*** Begin section ***

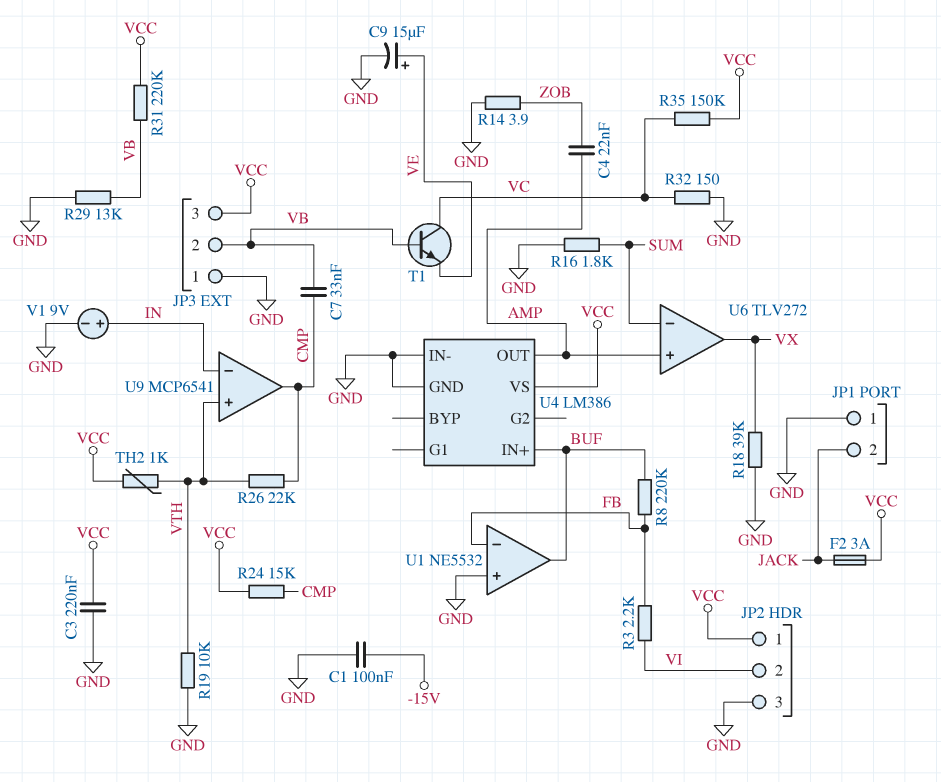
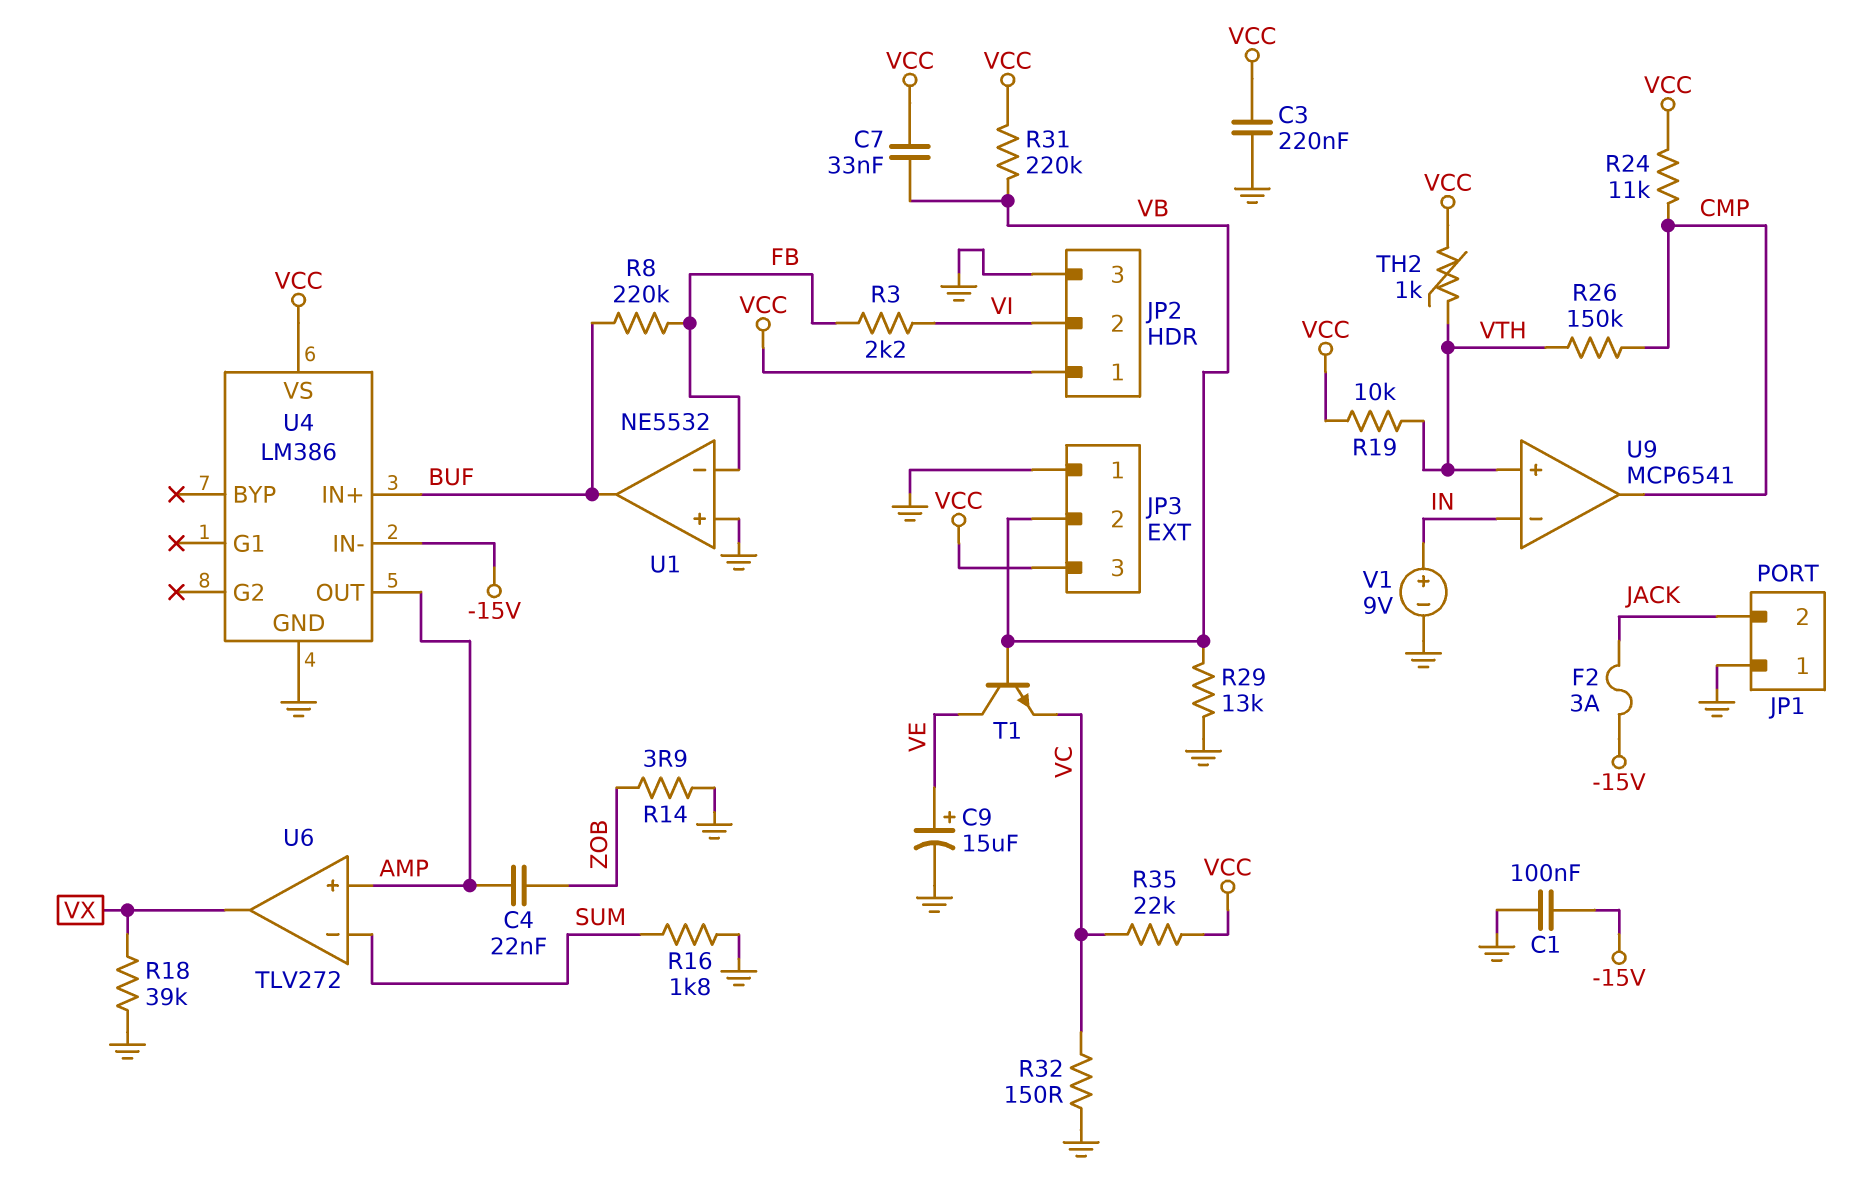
C7: 33nF (CMP, VB) -> 33nF (VB, VCC)
F2: 3A (JACK, VCC) -> 3A (-15V, JACK)
R19: 10k (GND, VTH) -> 10k (VCC, VTH)
R24: 15k (CMP, VCC) -> 11k (CMP, VCC)
R26: 22k (CMP, VTH) -> 150k (CMP, VTH)
R35: 150k (VC, VCC) -> 22k (VC, VCC)
T1: NPN (B VB, C VC, E VE) -> NPN (B VB, C VE, E VC)
U4 pin IN-: GND -> -15V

*** End section ***

= Task instructions =
Go through the listing above and write it out again exactly, dropping the pictures.

= Solution for this task =
C7: 33nF (CMP, VB) -> 33nF (VB, VCC)
F2: 3A (JACK, VCC) -> 3A (-15V, JACK)
R19: 10k (GND, VTH) -> 10k (VCC, VTH)
R24: 15k (CMP, VCC) -> 11k (CMP, VCC)
R26: 22k (CMP, VTH) -> 150k (CMP, VTH)
R35: 150k (VC, VCC) -> 22k (VC, VCC)
T1: NPN (B VB, C VC, E VE) -> NPN (B VB, C VE, E VC)
U4 pin IN-: GND -> -15V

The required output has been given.